■ **Exercise description**:
Determine how many of the lines below hold the word "screwdriver". Give the number and nothing else.

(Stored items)

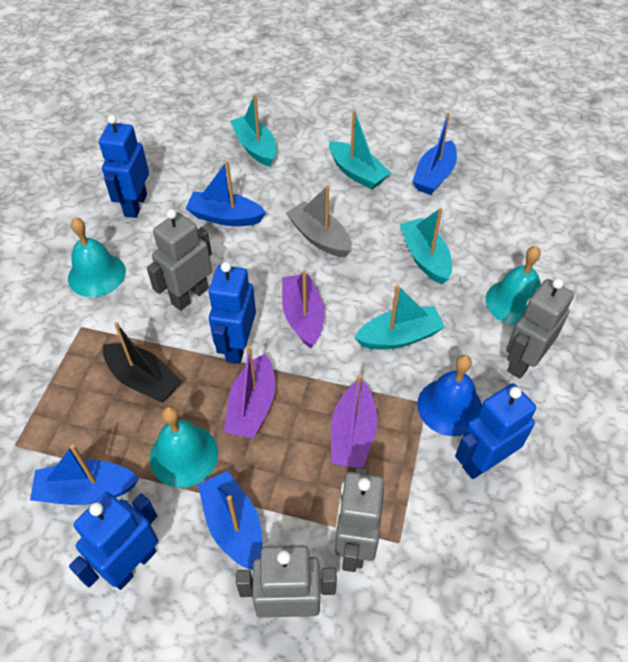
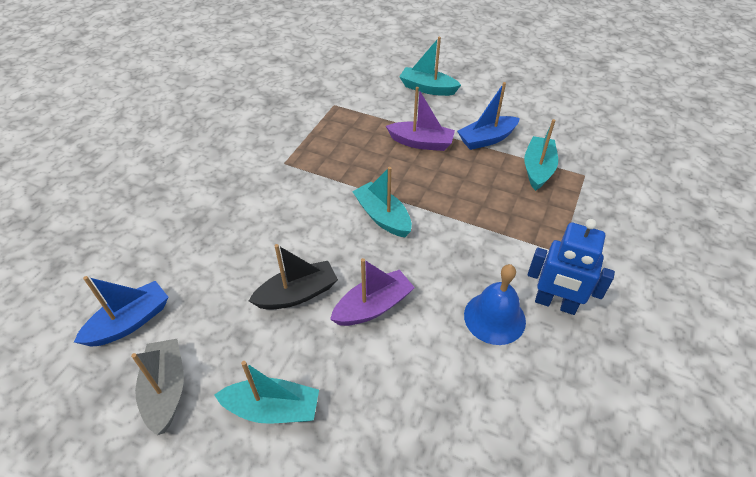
blue boat: 4 -> 2
blue robot: 4 -> 1
grey robot: 4 -> 0
purple boat: 3 -> 2
turquoise bell: 3 -> 0

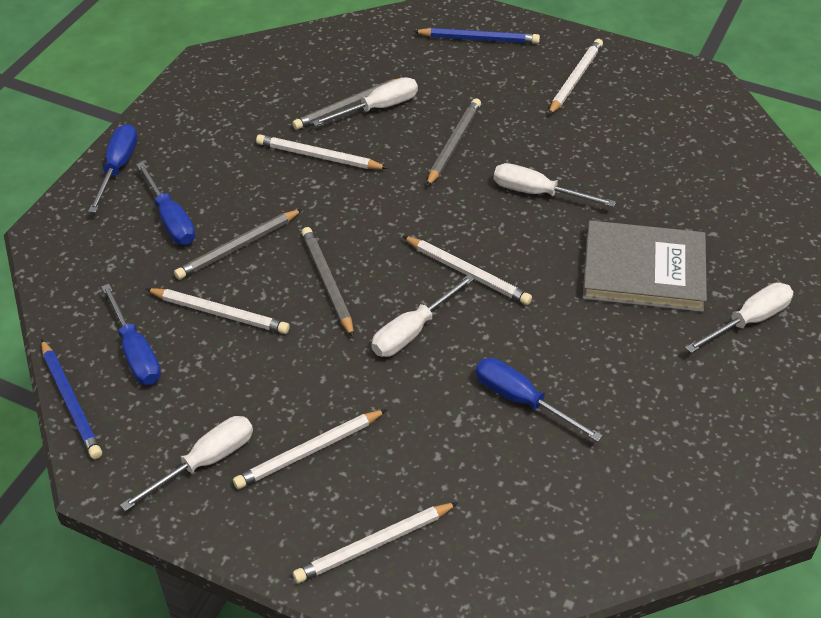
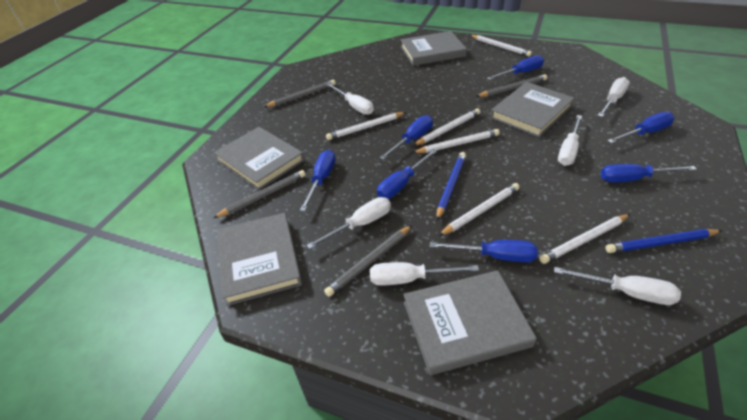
blue screwdriver: 4 -> 7
grey book: 1 -> 5
white screwdriver: 5 -> 6

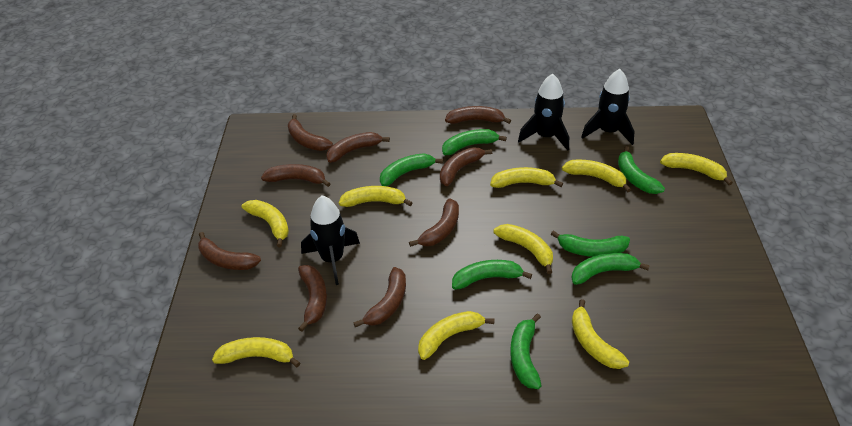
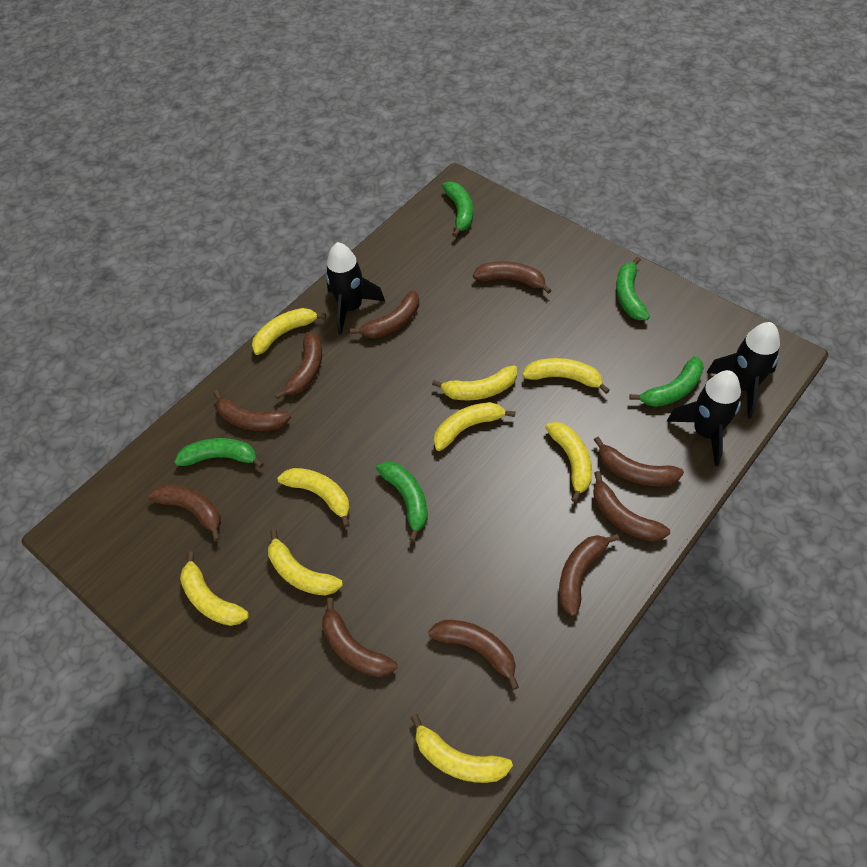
brown banana: 9 -> 10
green banana: 7 -> 5

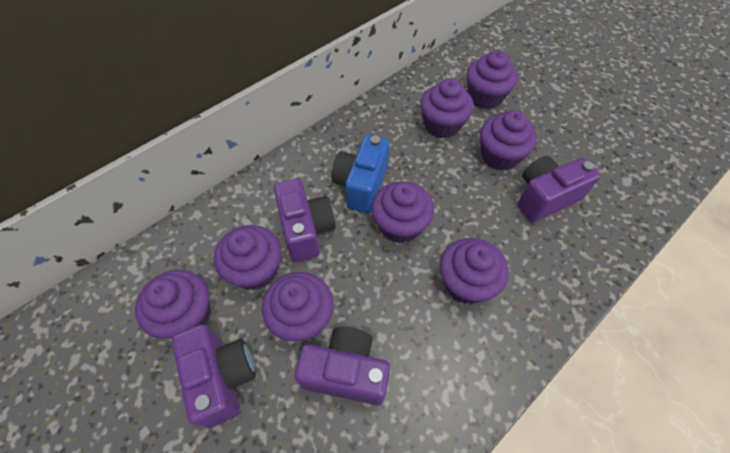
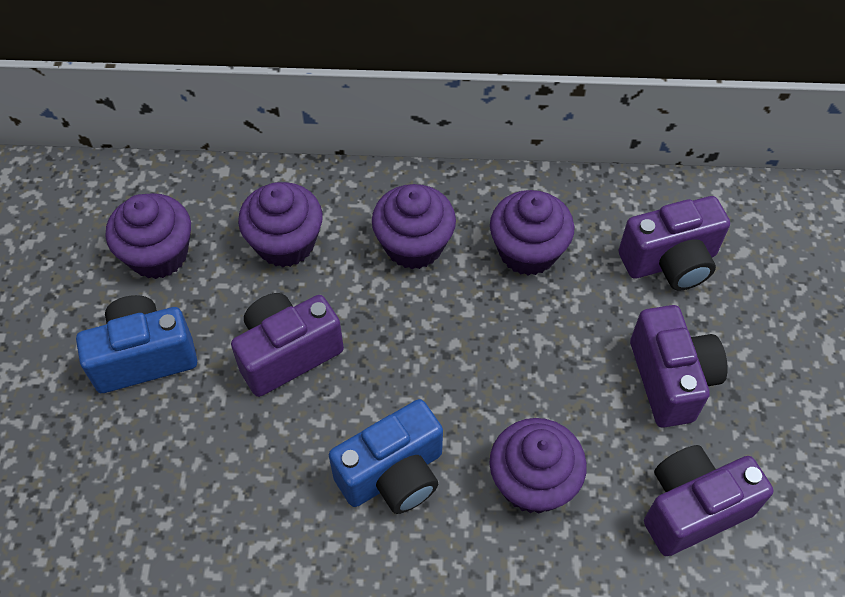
blue camera: 1 -> 2
purple cupcake: 8 -> 5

■ **Task answer**:
2